Description of the task — Give again only those lines from the start of the entries through the line holding "recoloured,purple pocket calculator,(632", leaving them as they are.

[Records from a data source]
════════════════════

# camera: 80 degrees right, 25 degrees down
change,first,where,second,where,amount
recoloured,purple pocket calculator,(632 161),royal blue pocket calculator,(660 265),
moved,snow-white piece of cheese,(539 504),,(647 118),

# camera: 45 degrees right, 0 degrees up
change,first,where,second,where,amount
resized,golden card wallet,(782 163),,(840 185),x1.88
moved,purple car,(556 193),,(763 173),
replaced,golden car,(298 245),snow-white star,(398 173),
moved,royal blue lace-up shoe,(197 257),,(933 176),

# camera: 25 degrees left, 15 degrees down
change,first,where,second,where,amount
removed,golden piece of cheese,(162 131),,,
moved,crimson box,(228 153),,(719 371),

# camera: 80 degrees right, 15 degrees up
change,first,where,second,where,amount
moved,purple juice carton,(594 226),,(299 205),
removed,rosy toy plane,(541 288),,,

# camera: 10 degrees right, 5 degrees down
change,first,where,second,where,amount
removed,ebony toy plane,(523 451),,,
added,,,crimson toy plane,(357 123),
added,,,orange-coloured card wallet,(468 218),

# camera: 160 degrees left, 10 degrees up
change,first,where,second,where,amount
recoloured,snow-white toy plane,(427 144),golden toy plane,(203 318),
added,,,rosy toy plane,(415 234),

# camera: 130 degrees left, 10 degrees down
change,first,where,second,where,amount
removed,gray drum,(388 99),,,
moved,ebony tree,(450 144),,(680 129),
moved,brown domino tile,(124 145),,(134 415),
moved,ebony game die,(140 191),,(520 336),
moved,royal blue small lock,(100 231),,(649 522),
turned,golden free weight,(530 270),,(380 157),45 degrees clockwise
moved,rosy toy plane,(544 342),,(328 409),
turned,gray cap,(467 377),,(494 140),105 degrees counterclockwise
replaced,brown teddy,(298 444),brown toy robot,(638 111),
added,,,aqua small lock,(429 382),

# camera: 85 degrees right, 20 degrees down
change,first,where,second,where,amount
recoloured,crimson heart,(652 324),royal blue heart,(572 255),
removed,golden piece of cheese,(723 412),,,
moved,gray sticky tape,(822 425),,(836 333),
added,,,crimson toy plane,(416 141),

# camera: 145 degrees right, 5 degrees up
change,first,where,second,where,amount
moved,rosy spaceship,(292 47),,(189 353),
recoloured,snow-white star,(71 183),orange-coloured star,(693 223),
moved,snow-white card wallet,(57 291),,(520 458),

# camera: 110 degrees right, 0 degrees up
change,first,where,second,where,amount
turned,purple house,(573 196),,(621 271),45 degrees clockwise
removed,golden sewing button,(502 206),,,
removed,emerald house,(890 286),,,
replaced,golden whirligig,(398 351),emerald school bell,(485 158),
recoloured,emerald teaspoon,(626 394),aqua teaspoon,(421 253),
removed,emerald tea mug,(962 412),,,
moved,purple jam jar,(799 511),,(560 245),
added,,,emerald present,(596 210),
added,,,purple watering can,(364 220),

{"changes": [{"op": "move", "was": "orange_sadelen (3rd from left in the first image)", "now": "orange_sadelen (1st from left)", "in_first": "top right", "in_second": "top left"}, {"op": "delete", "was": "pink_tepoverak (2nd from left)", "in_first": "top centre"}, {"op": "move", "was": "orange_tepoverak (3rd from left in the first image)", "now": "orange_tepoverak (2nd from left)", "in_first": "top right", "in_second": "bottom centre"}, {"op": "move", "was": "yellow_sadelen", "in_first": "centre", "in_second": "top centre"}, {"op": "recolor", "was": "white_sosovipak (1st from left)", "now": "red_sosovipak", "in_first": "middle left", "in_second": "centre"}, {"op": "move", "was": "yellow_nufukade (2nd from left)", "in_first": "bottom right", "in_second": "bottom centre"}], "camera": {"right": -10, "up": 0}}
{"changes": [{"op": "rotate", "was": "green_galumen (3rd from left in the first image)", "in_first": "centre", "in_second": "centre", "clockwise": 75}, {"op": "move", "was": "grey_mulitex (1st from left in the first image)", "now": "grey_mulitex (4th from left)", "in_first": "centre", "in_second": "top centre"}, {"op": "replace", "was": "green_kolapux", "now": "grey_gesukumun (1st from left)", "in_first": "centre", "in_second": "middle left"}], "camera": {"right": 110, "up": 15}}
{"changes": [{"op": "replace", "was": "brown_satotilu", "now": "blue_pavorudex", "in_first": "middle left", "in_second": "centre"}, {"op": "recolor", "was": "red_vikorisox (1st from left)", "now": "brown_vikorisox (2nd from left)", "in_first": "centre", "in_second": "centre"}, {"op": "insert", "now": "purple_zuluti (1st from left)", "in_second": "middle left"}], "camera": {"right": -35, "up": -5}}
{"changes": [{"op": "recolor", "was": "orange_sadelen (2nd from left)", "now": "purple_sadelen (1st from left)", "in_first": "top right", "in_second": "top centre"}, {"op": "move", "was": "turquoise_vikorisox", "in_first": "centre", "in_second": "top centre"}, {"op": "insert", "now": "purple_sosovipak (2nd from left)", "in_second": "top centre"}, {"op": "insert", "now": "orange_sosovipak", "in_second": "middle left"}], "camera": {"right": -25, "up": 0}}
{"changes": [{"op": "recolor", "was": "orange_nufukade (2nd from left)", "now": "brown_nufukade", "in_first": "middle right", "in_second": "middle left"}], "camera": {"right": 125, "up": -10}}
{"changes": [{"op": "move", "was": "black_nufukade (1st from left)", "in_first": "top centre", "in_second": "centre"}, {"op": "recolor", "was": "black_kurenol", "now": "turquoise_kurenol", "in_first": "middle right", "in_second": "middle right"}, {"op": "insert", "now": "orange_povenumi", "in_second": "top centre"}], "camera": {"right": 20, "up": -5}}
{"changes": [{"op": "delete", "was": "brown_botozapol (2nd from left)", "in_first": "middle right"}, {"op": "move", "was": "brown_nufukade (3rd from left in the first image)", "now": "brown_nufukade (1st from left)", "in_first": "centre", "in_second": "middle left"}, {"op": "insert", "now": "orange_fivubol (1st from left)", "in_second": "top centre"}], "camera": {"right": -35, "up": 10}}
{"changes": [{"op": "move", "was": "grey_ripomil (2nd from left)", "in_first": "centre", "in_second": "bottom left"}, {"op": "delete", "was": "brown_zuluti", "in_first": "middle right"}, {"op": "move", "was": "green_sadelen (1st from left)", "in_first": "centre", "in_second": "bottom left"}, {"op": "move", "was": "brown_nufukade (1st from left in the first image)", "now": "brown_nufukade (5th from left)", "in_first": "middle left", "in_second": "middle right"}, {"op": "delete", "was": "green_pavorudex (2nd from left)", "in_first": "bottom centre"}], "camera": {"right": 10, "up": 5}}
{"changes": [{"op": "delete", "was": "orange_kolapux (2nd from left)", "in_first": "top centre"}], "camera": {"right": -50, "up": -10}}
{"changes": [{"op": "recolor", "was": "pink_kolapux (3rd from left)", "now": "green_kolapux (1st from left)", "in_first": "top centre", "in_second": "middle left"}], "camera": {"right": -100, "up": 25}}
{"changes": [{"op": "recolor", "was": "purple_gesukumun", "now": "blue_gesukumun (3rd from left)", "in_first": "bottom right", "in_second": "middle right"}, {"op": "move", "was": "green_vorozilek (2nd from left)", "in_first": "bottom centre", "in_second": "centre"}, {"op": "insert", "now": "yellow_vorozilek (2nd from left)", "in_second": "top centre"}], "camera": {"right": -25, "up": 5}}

════════════════════

Expected answer —
# camera: 80 degrees right, 25 degrees down
change,first,where,second,where,amount
recoloured,purple pocket calculator,(632 161),royal blue pocket calculator,(660 265),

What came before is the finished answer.